### Work order
Repeat the records. Leave nothing out.

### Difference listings

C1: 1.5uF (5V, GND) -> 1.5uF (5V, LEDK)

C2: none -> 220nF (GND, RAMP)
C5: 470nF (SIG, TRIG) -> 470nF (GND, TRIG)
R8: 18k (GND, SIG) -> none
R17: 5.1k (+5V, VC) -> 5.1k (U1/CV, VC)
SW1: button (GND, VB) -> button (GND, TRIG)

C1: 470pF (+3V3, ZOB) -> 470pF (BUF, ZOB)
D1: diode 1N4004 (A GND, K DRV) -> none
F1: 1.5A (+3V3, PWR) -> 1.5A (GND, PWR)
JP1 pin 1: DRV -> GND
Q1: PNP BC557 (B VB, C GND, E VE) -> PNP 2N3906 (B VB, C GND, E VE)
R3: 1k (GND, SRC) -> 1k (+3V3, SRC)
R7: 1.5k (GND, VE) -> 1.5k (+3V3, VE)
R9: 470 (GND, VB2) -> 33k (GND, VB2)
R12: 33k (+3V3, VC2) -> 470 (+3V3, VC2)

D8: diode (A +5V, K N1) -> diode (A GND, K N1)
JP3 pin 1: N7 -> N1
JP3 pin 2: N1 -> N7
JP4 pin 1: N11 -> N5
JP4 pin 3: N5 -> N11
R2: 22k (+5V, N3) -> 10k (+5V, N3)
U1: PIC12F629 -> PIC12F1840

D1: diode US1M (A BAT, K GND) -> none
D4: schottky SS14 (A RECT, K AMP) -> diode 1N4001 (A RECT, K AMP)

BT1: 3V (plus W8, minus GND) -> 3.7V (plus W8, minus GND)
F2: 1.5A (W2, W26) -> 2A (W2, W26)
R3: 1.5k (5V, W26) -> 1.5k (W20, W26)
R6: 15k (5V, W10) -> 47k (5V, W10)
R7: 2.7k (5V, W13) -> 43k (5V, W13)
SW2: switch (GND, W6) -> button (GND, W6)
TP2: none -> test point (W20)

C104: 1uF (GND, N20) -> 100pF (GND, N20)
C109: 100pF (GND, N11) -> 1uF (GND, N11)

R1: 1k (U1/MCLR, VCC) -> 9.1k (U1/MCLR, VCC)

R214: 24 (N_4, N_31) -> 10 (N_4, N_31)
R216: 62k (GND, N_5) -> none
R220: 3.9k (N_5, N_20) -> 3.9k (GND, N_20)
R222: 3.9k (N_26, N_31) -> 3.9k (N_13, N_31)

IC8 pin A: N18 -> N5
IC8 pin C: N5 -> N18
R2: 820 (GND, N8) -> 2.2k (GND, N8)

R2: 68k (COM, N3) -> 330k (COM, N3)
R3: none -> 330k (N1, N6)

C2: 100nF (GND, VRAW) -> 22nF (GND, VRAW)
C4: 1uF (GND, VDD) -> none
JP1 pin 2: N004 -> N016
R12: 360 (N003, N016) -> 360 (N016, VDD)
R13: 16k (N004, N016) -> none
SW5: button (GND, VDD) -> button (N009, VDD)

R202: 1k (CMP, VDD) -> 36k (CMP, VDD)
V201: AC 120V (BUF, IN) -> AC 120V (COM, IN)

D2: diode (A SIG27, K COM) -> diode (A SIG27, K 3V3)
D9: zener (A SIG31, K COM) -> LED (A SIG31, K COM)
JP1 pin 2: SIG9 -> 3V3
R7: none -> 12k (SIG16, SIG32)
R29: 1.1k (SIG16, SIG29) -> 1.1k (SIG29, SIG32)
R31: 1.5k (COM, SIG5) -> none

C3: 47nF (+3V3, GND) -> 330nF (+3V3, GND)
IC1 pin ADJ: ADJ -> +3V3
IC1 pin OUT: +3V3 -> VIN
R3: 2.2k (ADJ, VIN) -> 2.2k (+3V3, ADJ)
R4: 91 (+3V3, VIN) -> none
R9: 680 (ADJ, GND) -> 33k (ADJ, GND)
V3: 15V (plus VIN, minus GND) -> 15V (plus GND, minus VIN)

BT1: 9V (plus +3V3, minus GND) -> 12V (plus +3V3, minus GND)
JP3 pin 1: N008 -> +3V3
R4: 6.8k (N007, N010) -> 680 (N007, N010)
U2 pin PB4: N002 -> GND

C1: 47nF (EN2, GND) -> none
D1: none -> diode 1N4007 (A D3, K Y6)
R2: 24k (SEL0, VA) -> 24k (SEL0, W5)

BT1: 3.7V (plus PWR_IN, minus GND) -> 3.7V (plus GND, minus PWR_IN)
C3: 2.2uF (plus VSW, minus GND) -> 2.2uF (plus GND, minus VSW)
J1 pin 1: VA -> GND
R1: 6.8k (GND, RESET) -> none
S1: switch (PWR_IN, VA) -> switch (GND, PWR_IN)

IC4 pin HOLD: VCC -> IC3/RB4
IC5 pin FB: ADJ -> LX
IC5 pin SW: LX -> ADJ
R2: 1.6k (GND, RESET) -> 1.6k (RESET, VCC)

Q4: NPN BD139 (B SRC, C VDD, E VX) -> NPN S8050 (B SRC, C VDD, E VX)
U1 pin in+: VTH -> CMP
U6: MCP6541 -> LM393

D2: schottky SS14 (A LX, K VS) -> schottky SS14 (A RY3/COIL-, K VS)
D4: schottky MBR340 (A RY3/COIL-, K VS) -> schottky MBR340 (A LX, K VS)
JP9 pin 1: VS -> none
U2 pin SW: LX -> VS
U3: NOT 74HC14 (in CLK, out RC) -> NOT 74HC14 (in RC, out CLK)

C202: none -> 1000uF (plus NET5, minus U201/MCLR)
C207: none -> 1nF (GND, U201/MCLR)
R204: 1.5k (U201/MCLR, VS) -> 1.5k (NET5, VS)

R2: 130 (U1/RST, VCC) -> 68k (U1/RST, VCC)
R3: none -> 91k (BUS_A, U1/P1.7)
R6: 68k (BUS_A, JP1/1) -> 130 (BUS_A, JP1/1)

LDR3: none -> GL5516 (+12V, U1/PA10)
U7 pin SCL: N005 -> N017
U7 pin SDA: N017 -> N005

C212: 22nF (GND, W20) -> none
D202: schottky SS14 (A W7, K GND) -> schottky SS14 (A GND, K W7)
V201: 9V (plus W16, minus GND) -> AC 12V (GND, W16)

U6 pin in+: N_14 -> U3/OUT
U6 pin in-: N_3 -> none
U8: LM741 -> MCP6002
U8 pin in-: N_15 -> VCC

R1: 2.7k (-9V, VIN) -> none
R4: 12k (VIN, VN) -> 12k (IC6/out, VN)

### Output for this task
C1: 1.5uF (5V, GND) -> 1.5uF (5V, LEDK)

C2: none -> 220nF (GND, RAMP)
C5: 470nF (SIG, TRIG) -> 470nF (GND, TRIG)
R8: 18k (GND, SIG) -> none
R17: 5.1k (+5V, VC) -> 5.1k (U1/CV, VC)
SW1: button (GND, VB) -> button (GND, TRIG)

C1: 470pF (+3V3, ZOB) -> 470pF (BUF, ZOB)
D1: diode 1N4004 (A GND, K DRV) -> none
F1: 1.5A (+3V3, PWR) -> 1.5A (GND, PWR)
JP1 pin 1: DRV -> GND
Q1: PNP BC557 (B VB, C GND, E VE) -> PNP 2N3906 (B VB, C GND, E VE)
R3: 1k (GND, SRC) -> 1k (+3V3, SRC)
R7: 1.5k (GND, VE) -> 1.5k (+3V3, VE)
R9: 470 (GND, VB2) -> 33k (GND, VB2)
R12: 33k (+3V3, VC2) -> 470 (+3V3, VC2)

D8: diode (A +5V, K N1) -> diode (A GND, K N1)
JP3 pin 1: N7 -> N1
JP3 pin 2: N1 -> N7
JP4 pin 1: N11 -> N5
JP4 pin 3: N5 -> N11
R2: 22k (+5V, N3) -> 10k (+5V, N3)
U1: PIC12F629 -> PIC12F1840

D1: diode US1M (A BAT, K GND) -> none
D4: schottky SS14 (A RECT, K AMP) -> diode 1N4001 (A RECT, K AMP)

BT1: 3V (plus W8, minus GND) -> 3.7V (plus W8, minus GND)
F2: 1.5A (W2, W26) -> 2A (W2, W26)
R3: 1.5k (5V, W26) -> 1.5k (W20, W26)
R6: 15k (5V, W10) -> 47k (5V, W10)
R7: 2.7k (5V, W13) -> 43k (5V, W13)
SW2: switch (GND, W6) -> button (GND, W6)
TP2: none -> test point (W20)

C104: 1uF (GND, N20) -> 100pF (GND, N20)
C109: 100pF (GND, N11) -> 1uF (GND, N11)

R1: 1k (U1/MCLR, VCC) -> 9.1k (U1/MCLR, VCC)

R214: 24 (N_4, N_31) -> 10 (N_4, N_31)
R216: 62k (GND, N_5) -> none
R220: 3.9k (N_5, N_20) -> 3.9k (GND, N_20)
R222: 3.9k (N_26, N_31) -> 3.9k (N_13, N_31)

IC8 pin A: N18 -> N5
IC8 pin C: N5 -> N18
R2: 820 (GND, N8) -> 2.2k (GND, N8)

R2: 68k (COM, N3) -> 330k (COM, N3)
R3: none -> 330k (N1, N6)

C2: 100nF (GND, VRAW) -> 22nF (GND, VRAW)
C4: 1uF (GND, VDD) -> none
JP1 pin 2: N004 -> N016
R12: 360 (N003, N016) -> 360 (N016, VDD)
R13: 16k (N004, N016) -> none
SW5: button (GND, VDD) -> button (N009, VDD)

R202: 1k (CMP, VDD) -> 36k (CMP, VDD)
V201: AC 120V (BUF, IN) -> AC 120V (COM, IN)

D2: diode (A SIG27, K COM) -> diode (A SIG27, K 3V3)
D9: zener (A SIG31, K COM) -> LED (A SIG31, K COM)
JP1 pin 2: SIG9 -> 3V3
R7: none -> 12k (SIG16, SIG32)
R29: 1.1k (SIG16, SIG29) -> 1.1k (SIG29, SIG32)
R31: 1.5k (COM, SIG5) -> none

C3: 47nF (+3V3, GND) -> 330nF (+3V3, GND)
IC1 pin ADJ: ADJ -> +3V3
IC1 pin OUT: +3V3 -> VIN
R3: 2.2k (ADJ, VIN) -> 2.2k (+3V3, ADJ)
R4: 91 (+3V3, VIN) -> none
R9: 680 (ADJ, GND) -> 33k (ADJ, GND)
V3: 15V (plus VIN, minus GND) -> 15V (plus GND, minus VIN)

BT1: 9V (plus +3V3, minus GND) -> 12V (plus +3V3, minus GND)
JP3 pin 1: N008 -> +3V3
R4: 6.8k (N007, N010) -> 680 (N007, N010)
U2 pin PB4: N002 -> GND

C1: 47nF (EN2, GND) -> none
D1: none -> diode 1N4007 (A D3, K Y6)
R2: 24k (SEL0, VA) -> 24k (SEL0, W5)

BT1: 3.7V (plus PWR_IN, minus GND) -> 3.7V (plus GND, minus PWR_IN)
C3: 2.2uF (plus VSW, minus GND) -> 2.2uF (plus GND, minus VSW)
J1 pin 1: VA -> GND
R1: 6.8k (GND, RESET) -> none
S1: switch (PWR_IN, VA) -> switch (GND, PWR_IN)

IC4 pin HOLD: VCC -> IC3/RB4
IC5 pin FB: ADJ -> LX
IC5 pin SW: LX -> ADJ
R2: 1.6k (GND, RESET) -> 1.6k (RESET, VCC)

Q4: NPN BD139 (B SRC, C VDD, E VX) -> NPN S8050 (B SRC, C VDD, E VX)
U1 pin in+: VTH -> CMP
U6: MCP6541 -> LM393

D2: schottky SS14 (A LX, K VS) -> schottky SS14 (A RY3/COIL-, K VS)
D4: schottky MBR340 (A RY3/COIL-, K VS) -> schottky MBR340 (A LX, K VS)
JP9 pin 1: VS -> none
U2 pin SW: LX -> VS
U3: NOT 74HC14 (in CLK, out RC) -> NOT 74HC14 (in RC, out CLK)

C202: none -> 1000uF (plus NET5, minus U201/MCLR)
C207: none -> 1nF (GND, U201/MCLR)
R204: 1.5k (U201/MCLR, VS) -> 1.5k (NET5, VS)

R2: 130 (U1/RST, VCC) -> 68k (U1/RST, VCC)
R3: none -> 91k (BUS_A, U1/P1.7)
R6: 68k (BUS_A, JP1/1) -> 130 (BUS_A, JP1/1)

LDR3: none -> GL5516 (+12V, U1/PA10)
U7 pin SCL: N005 -> N017
U7 pin SDA: N017 -> N005

C212: 22nF (GND, W20) -> none
D202: schottky SS14 (A W7, K GND) -> schottky SS14 (A GND, K W7)
V201: 9V (plus W16, minus GND) -> AC 12V (GND, W16)

U6 pin in+: N_14 -> U3/OUT
U6 pin in-: N_3 -> none
U8: LM741 -> MCP6002
U8 pin in-: N_15 -> VCC

R1: 2.7k (-9V, VIN) -> none
R4: 12k (VIN, VN) -> 12k (IC6/out, VN)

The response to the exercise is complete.